Task statement> Write the listing out again word for word. Pictures do not belong in the copy.

Given material>
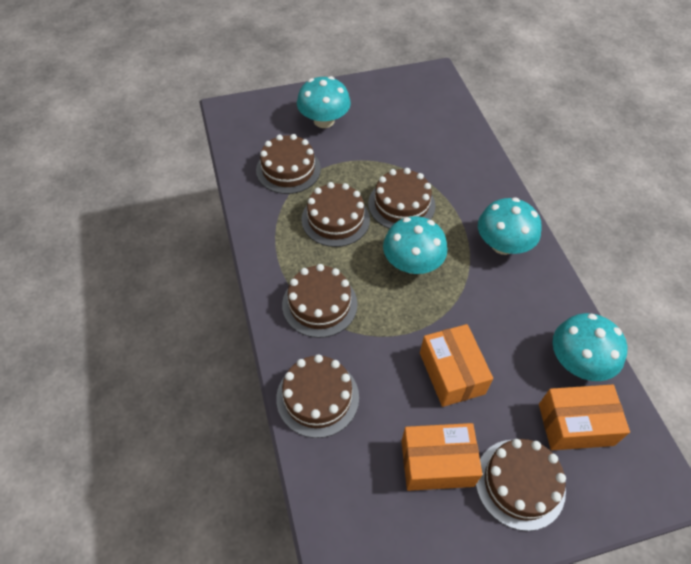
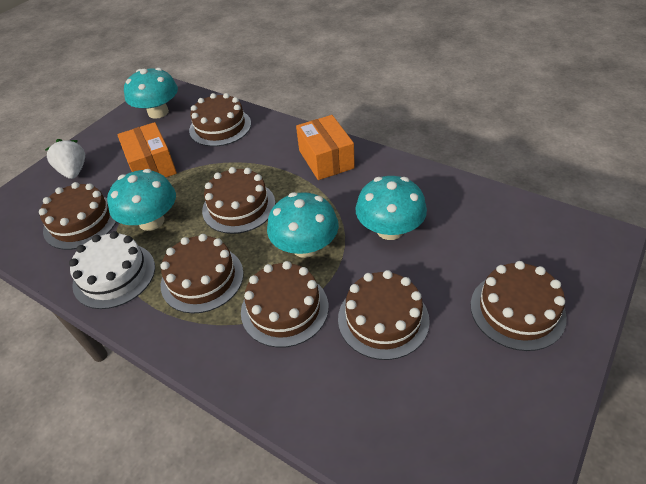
brown cake: 6 -> 7
orange box: 3 -> 2
white cake: 0 -> 1
white strawberry: 0 -> 1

Written answer>
brown cake: 6 -> 7
orange box: 3 -> 2
white cake: 0 -> 1
white strawberry: 0 -> 1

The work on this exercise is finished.